Stored records:
# # # #

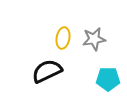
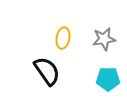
gray star: moved 10 px right
black semicircle: rotated 80 degrees clockwise
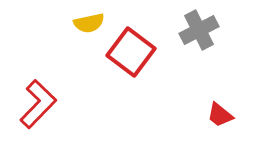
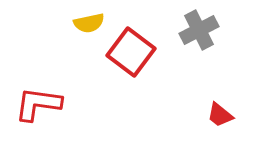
red L-shape: rotated 126 degrees counterclockwise
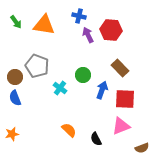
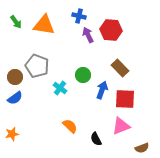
blue semicircle: rotated 105 degrees counterclockwise
orange semicircle: moved 1 px right, 4 px up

# # # #

AIM OF THE TASK: Present each line of the listing above as one string in a JSON list, skipping blank lines. Leave the pictures out.

TASK SOLUTION:
[
  "gray star: moved 10 px right",
  "black semicircle: rotated 80 degrees clockwise",
  "red L-shape: rotated 126 degrees counterclockwise",
  "blue semicircle: rotated 105 degrees counterclockwise",
  "orange semicircle: moved 1 px right, 4 px up"
]